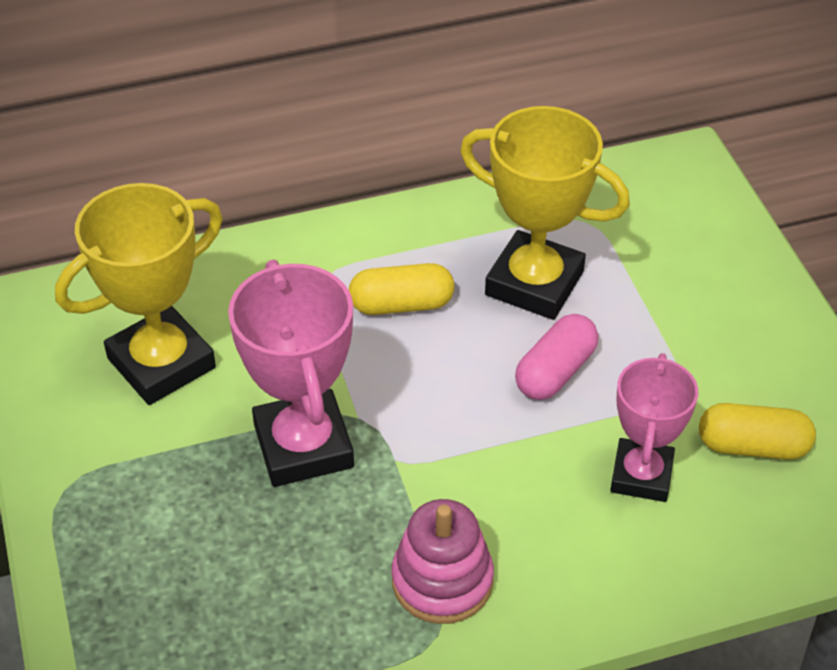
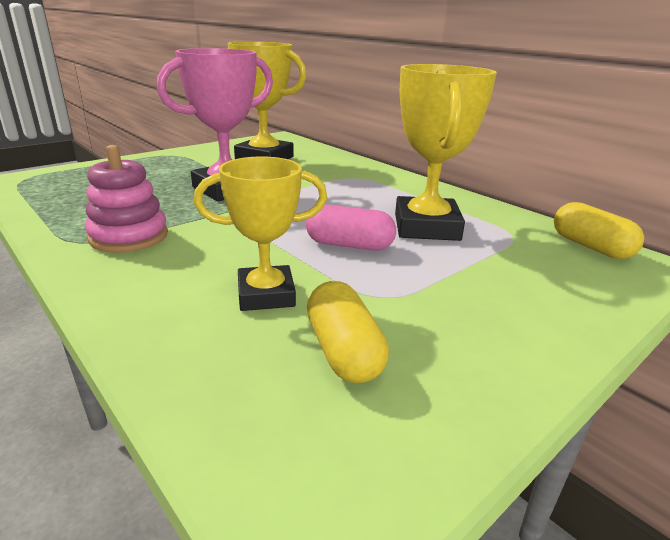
camera: 65 degrees right, 20 degrees down
(401, 304) = (359, 195): yellow capsule -> yellow capsule (590, 247)
(641, 475) = (266, 295): pink trophy -> yellow trophy

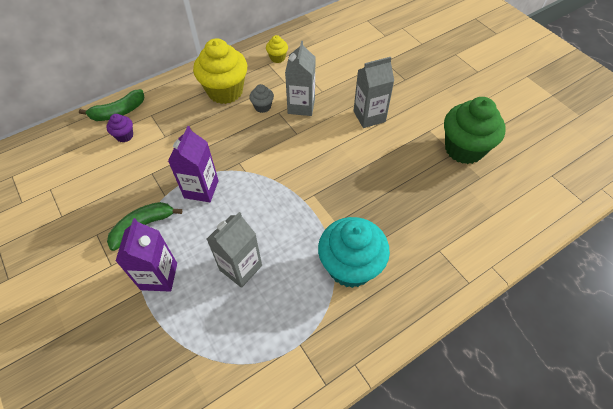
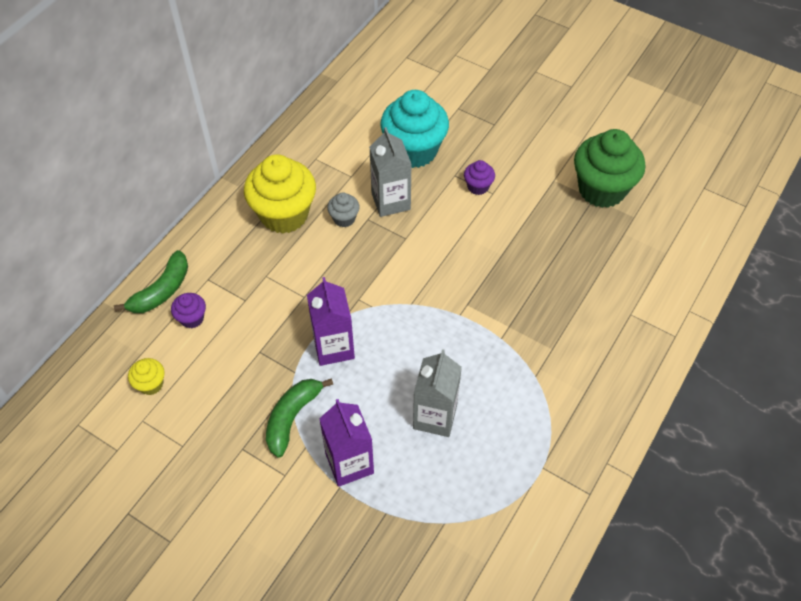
camera: 25 degrees left, 0 degrees up
(277, 58) = (323, 146): yellow cupcake -> yellow cupcake (151, 384)
(350, 266) = (550, 367): turquoise cupcake -> turquoise cupcake (414, 150)
(369, 116) = (478, 186): grey carton -> purple cupcake

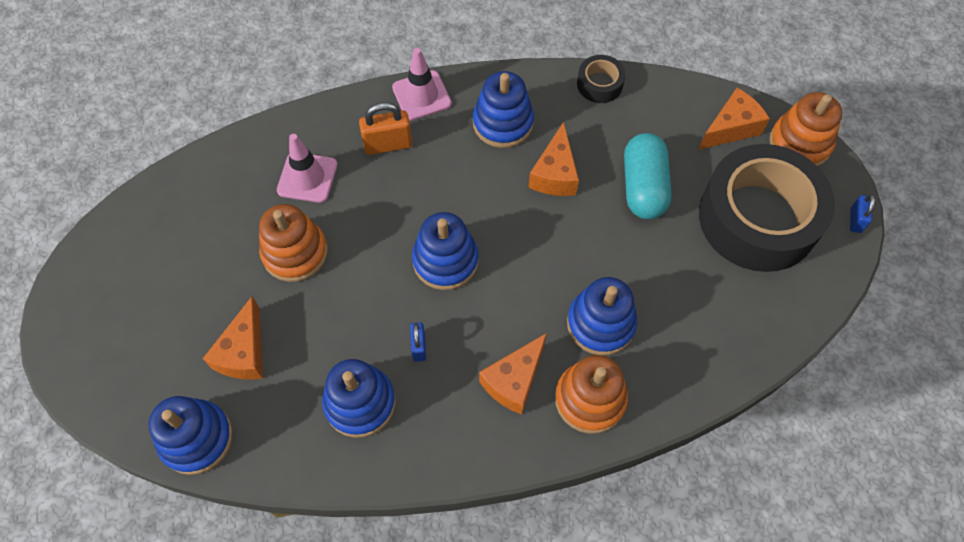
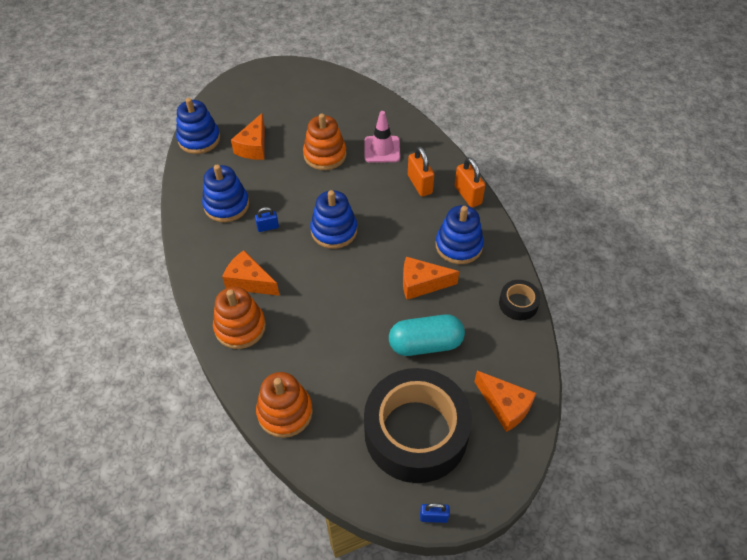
camera: 80 degrees right, 10 degrees down
(244, 352) = (253, 147): orange cheese -> orange cheese turned 75 degrees counterclockwise
(421, 96) = (468, 195): pink traffic cone -> orange padlock
(600, 324) = (299, 327): blue stacking toy -> none
(799, 143) = (506, 465): orange stacking toy -> orange stacking toy (285, 412)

============================================================

§ Exercise goal: The expected response consists solely of the lines from the one with "(421, 96) = (468, 195): pink" through the end of the records, repeated exactly.

§ Answer for the task:
(421, 96) = (468, 195): pink traffic cone -> orange padlock
(600, 324) = (299, 327): blue stacking toy -> none
(799, 143) = (506, 465): orange stacking toy -> orange stacking toy (285, 412)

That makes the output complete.